In the entries below, tally the lines that contain the string "SOIL", then state that number alone.

***** Exercise inputs

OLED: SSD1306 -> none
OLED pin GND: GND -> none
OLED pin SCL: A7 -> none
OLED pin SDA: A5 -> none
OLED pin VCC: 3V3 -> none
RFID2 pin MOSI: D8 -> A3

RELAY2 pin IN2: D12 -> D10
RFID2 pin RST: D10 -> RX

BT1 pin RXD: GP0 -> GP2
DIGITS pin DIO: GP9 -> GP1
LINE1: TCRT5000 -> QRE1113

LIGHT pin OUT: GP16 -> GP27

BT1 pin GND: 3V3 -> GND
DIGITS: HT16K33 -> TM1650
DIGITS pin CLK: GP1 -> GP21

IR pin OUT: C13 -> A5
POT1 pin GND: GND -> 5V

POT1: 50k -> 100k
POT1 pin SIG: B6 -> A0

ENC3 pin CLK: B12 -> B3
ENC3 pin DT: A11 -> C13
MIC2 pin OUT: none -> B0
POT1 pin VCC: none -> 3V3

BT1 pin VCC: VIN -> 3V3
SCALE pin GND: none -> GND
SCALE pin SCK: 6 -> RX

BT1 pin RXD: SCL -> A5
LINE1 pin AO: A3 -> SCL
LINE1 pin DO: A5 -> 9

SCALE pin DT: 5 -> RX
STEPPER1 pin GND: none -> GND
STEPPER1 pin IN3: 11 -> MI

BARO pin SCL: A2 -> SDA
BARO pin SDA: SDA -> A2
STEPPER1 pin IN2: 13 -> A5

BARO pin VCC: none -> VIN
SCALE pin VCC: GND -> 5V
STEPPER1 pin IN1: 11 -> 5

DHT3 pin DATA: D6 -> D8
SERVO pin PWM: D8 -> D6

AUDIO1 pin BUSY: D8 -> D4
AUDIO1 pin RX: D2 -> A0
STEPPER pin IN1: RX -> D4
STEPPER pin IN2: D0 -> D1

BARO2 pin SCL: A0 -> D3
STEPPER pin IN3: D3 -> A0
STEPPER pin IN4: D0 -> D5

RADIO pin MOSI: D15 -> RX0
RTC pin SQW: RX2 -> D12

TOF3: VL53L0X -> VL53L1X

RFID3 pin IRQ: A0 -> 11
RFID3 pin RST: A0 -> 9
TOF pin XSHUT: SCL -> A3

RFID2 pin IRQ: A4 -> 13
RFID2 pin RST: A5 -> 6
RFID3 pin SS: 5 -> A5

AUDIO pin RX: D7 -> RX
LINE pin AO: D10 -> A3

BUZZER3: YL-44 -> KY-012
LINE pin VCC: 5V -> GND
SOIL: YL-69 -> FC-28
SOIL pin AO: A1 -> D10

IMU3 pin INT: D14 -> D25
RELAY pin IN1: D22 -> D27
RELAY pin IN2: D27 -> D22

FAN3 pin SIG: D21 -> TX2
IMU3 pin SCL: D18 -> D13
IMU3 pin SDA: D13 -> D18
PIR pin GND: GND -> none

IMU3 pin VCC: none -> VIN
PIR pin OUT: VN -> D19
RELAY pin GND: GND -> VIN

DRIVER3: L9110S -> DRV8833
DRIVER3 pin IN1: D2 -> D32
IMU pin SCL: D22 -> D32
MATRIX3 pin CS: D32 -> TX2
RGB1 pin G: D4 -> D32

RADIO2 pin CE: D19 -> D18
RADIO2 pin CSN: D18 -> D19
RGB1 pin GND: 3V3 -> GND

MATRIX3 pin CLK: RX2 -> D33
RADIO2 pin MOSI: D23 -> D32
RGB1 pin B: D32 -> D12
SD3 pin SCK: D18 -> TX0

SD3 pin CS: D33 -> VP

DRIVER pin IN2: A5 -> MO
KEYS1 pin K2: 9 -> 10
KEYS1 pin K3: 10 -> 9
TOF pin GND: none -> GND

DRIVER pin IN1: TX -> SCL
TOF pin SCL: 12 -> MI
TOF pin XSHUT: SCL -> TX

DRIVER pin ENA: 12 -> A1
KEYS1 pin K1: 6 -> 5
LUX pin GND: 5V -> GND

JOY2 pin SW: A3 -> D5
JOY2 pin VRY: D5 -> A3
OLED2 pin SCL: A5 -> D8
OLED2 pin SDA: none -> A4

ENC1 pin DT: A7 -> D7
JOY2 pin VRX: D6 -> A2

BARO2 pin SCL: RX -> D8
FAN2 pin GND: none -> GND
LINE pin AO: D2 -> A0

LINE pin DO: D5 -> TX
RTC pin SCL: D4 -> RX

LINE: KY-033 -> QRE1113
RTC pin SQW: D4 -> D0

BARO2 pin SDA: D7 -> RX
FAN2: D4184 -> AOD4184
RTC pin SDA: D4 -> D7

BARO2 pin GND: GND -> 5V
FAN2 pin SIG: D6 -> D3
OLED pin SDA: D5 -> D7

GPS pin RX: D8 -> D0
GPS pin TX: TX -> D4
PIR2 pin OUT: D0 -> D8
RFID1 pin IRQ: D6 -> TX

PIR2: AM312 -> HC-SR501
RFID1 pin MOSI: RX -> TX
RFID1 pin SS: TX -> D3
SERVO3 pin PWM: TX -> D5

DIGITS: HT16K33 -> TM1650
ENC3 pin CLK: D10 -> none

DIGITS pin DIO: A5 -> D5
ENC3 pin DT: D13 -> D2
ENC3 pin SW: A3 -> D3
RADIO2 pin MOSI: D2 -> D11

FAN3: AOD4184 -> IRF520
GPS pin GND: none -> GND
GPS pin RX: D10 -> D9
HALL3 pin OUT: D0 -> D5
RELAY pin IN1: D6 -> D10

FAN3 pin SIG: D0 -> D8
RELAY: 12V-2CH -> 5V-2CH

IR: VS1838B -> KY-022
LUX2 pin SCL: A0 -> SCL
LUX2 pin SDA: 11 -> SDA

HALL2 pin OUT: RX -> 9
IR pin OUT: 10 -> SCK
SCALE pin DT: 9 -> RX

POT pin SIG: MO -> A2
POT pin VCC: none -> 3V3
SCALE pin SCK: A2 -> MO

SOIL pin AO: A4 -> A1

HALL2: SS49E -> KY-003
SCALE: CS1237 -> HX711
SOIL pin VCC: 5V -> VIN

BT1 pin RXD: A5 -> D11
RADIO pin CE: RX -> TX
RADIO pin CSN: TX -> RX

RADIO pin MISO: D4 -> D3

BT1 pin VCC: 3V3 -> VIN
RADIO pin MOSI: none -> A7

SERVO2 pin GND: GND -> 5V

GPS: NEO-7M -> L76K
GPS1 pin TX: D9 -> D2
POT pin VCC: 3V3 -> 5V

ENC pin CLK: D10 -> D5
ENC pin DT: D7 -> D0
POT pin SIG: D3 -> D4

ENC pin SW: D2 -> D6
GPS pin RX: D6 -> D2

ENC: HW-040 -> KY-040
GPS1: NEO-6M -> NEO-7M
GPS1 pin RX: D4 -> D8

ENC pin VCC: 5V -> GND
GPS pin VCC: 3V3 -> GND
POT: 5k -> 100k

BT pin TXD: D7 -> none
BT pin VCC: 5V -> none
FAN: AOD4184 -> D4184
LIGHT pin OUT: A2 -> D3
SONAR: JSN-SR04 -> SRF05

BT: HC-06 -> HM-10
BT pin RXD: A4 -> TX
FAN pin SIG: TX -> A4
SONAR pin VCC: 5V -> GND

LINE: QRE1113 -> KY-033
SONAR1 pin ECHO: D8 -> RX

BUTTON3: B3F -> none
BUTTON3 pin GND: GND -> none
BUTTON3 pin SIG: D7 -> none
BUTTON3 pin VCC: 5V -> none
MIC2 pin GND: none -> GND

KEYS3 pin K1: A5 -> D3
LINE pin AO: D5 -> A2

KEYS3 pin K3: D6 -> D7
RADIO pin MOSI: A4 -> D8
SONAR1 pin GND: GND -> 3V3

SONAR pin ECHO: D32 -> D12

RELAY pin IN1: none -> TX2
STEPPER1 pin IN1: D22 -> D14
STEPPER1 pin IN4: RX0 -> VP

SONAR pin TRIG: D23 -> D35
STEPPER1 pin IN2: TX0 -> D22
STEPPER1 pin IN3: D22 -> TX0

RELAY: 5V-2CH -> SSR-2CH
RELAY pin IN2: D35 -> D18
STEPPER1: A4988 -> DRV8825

**********

Your response: 4